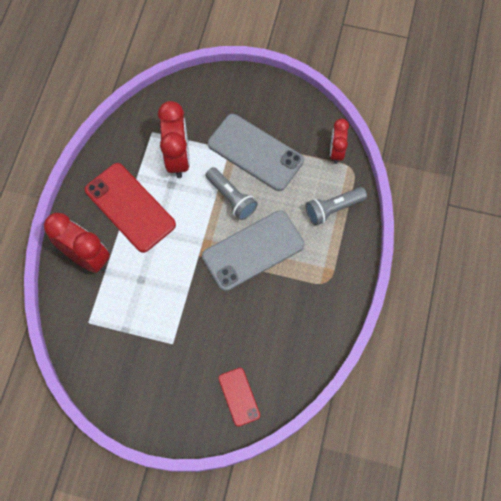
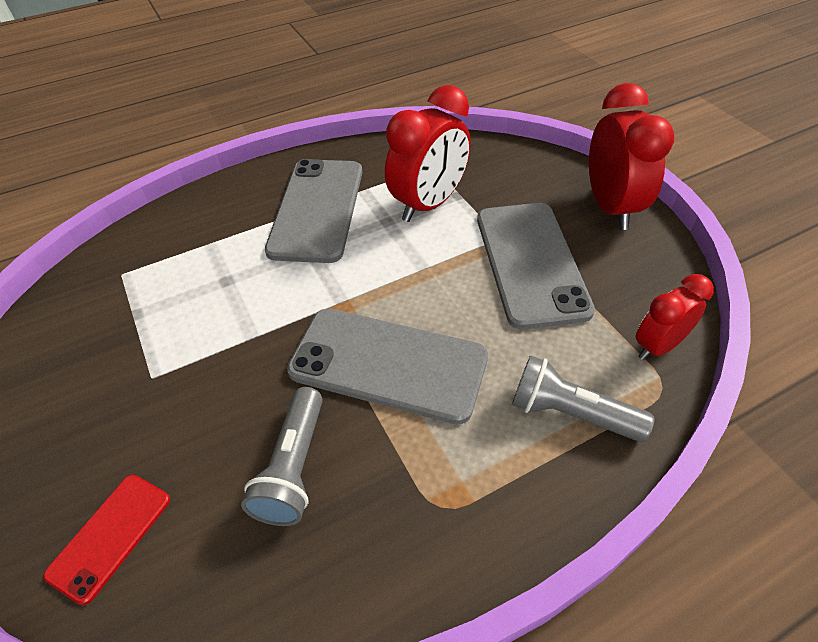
camera: 50 degrees right, 20 degrees down
red clock [44,213,110,273] -> red clock moved to [589,83,674,230]
red phone [85,163,176,253] -> grey phone [265,159,362,263]
grey flashlight [206,167,258,220] -> grey flashlight moved to [241,387,323,526]

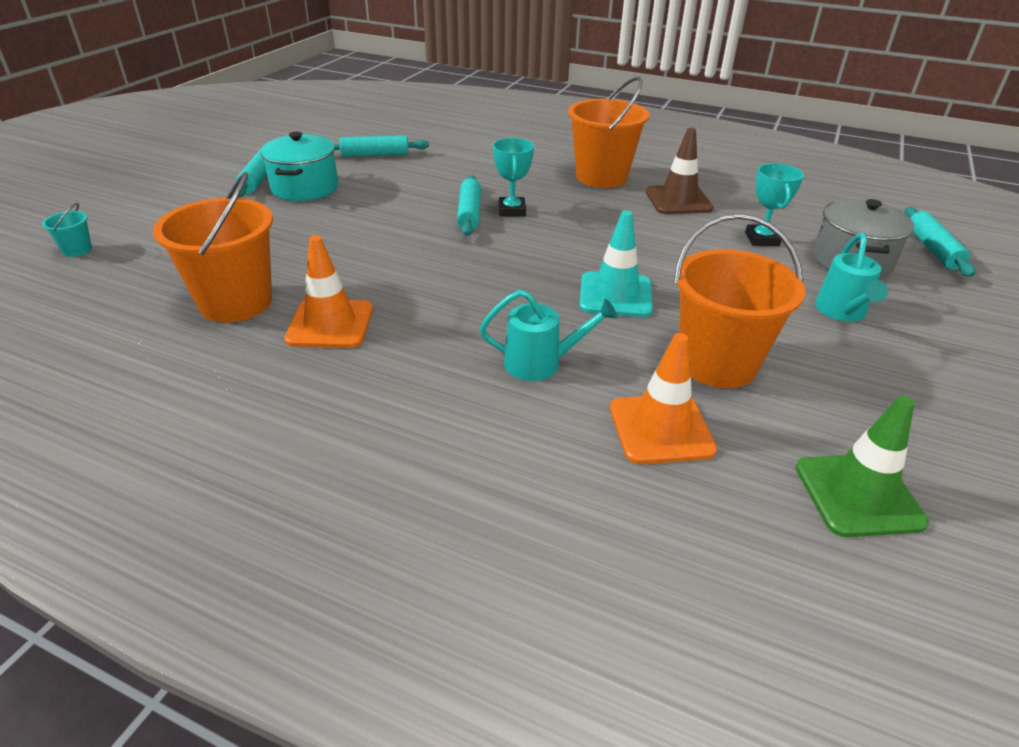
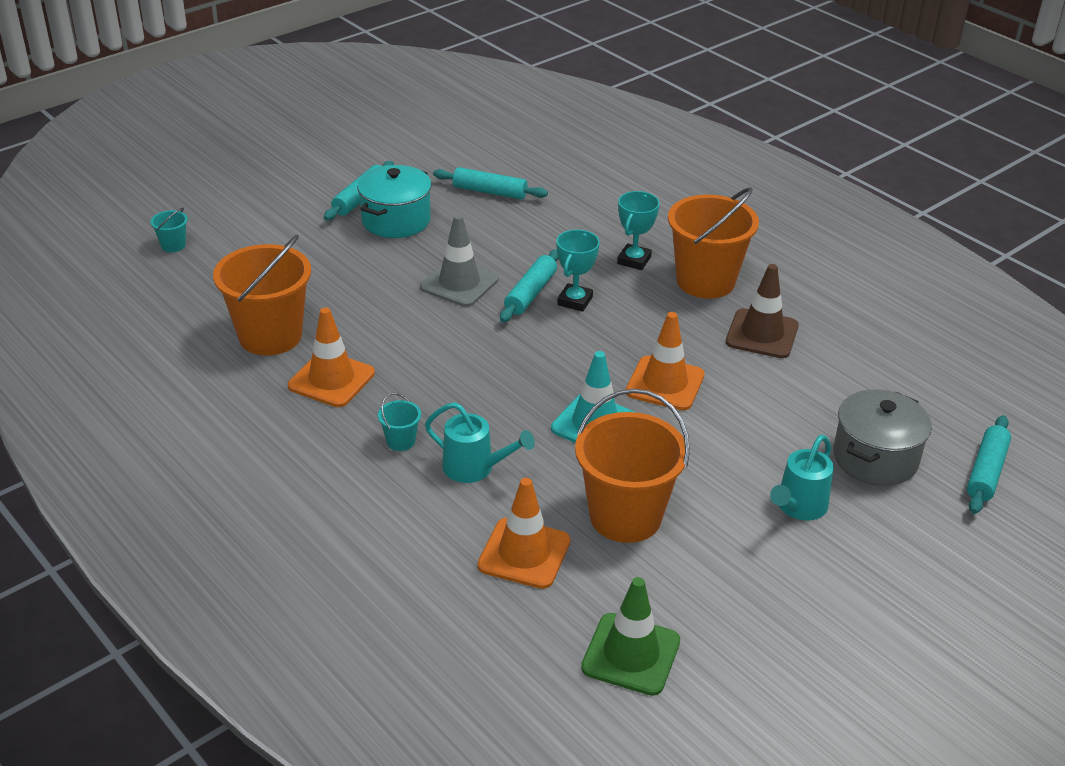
camera: 25 degrees right, 0 degrees up
turquoise trophy [745,163,804,246] -> turquoise trophy moved to [617,191,660,270]
none -> turquoise bucket [378,393,421,451]
none -> grey traffic cone [420,214,499,307]
none -> orange traffic cone [626,312,705,410]

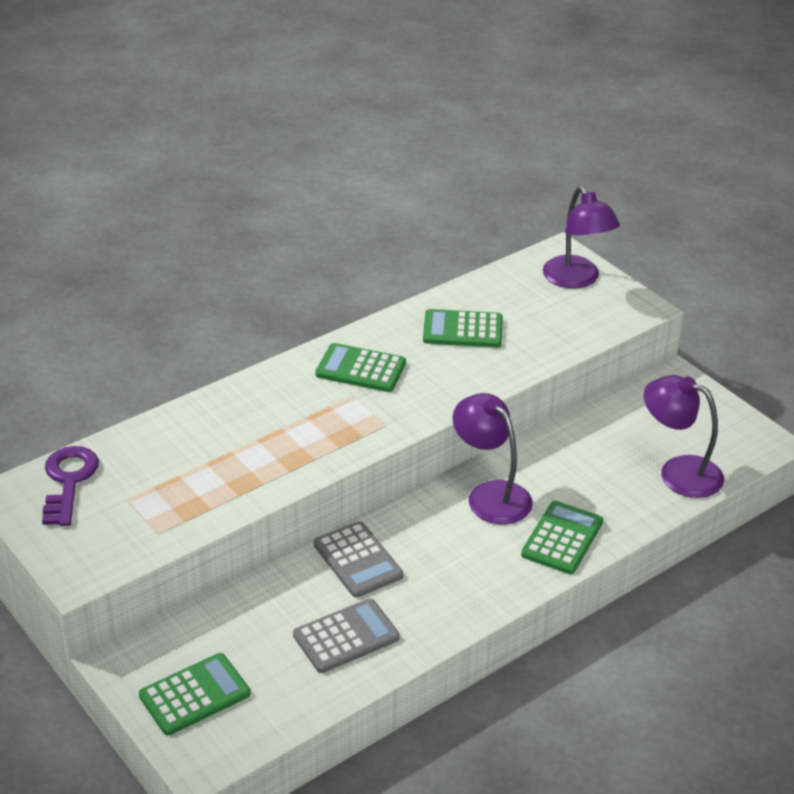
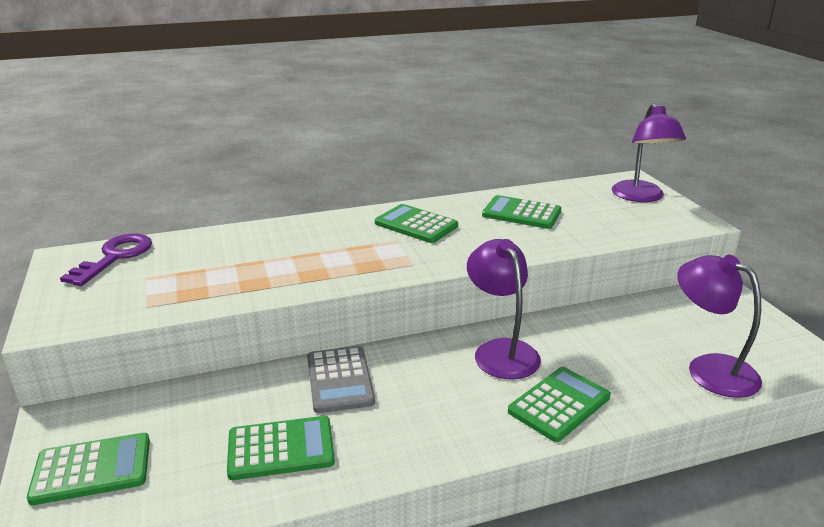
camera: 20 degrees right, 10 degrees down
grey calculator [293,599,400,673] -> green calculator [227,416,335,480]

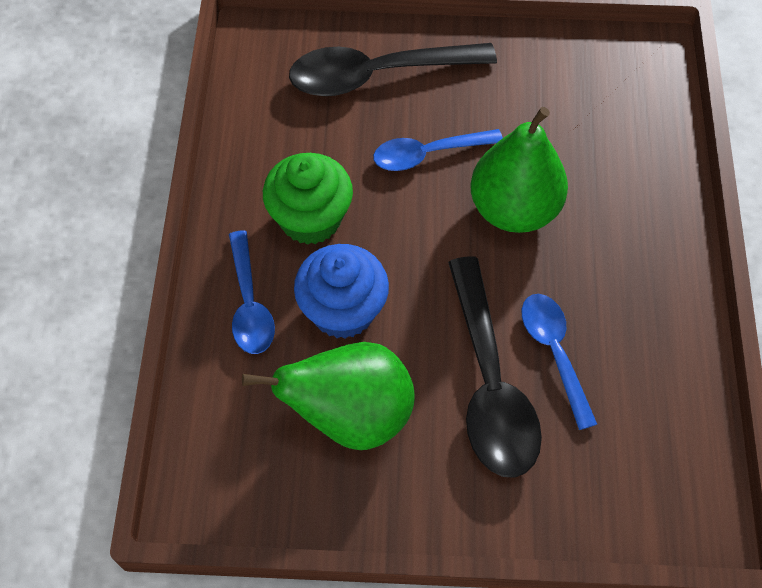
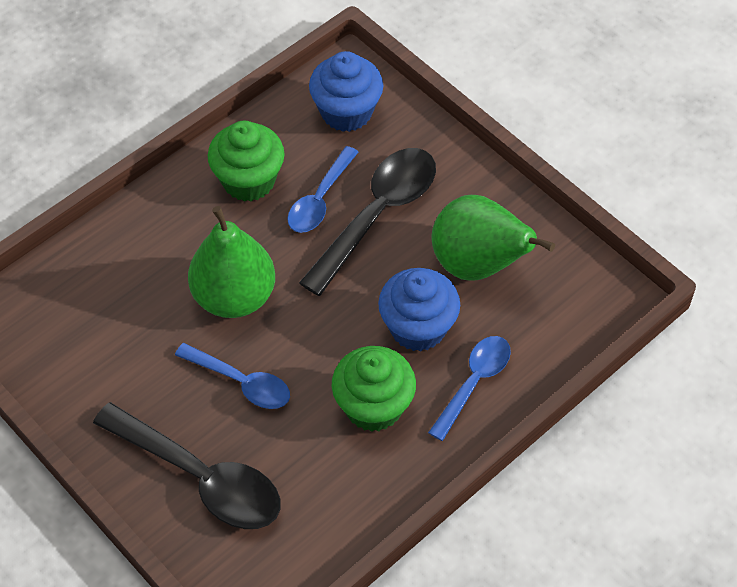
camera: 135 degrees left, 5 degrees down
none -> green cupcake [208,121,285,202]
none -> blue cupcake [309,51,383,132]

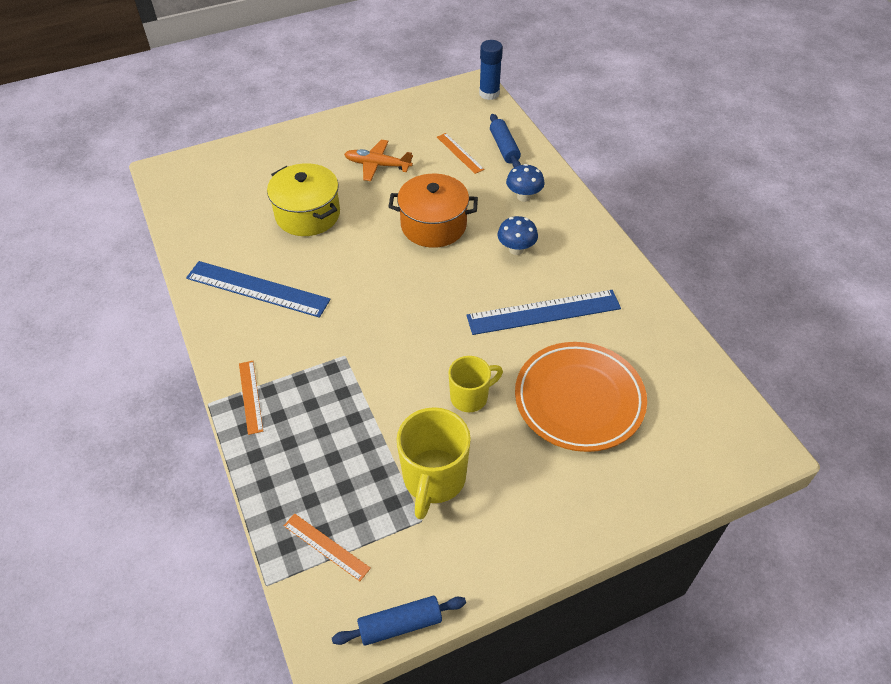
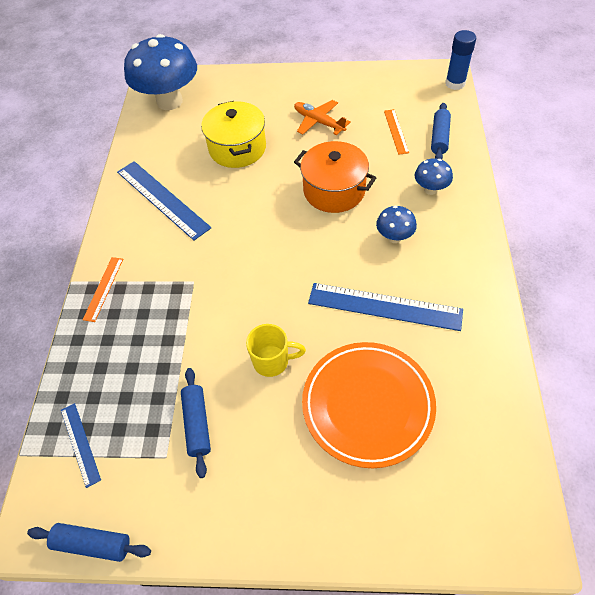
camera: 30 degrees right, 5 degrees up
orange ruler [284,513,371,581] -> blue ruler [61,403,101,488]
yellow mug [397,407,471,520] -> blue rolling pin [181,368,211,478]
none -> blue mushroom [124,34,197,110]

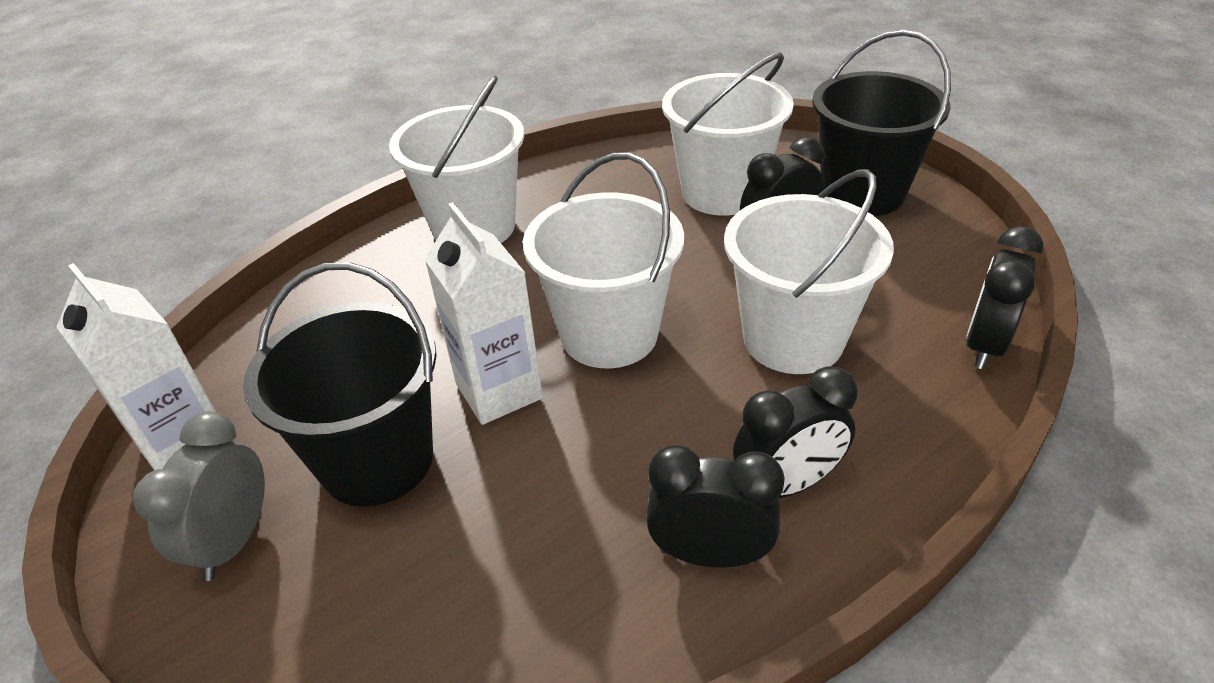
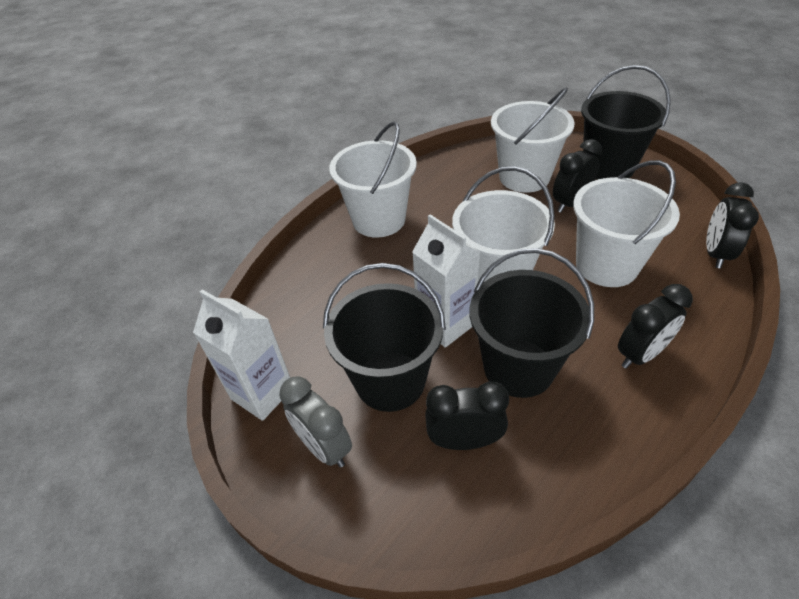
camera: 10 degrees left, 5 degrees up
grey clock [133,411,265,581] -> grey clock turned 45 degrees counterclockwise [279,376,352,468]
black clock [646,445,785,568] -> black clock moved to [425,381,509,450]
none -> black bucket [470,248,594,398]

= = = = =

Which lines run from the one containing "none -> blue cupcake [309,51,383,132]" to the end of the data above? Set down those lines exactly, and only those, without any pictures.

**Output**
none -> blue cupcake [309,51,383,132]

camera: 30 degrees right, 5 degrees up
orange ruler [284,513,371,581] -> blue ruler [61,403,101,488]
yellow mug [397,407,471,520] -> blue rolling pin [181,368,211,478]
none -> blue mushroom [124,34,197,110]

camera: 10 degrees left, 5 degrees up
grey clock [133,411,265,581] -> grey clock turned 45 degrees counterclockwise [279,376,352,468]
black clock [646,445,785,568] -> black clock moved to [425,381,509,450]
none -> black bucket [470,248,594,398]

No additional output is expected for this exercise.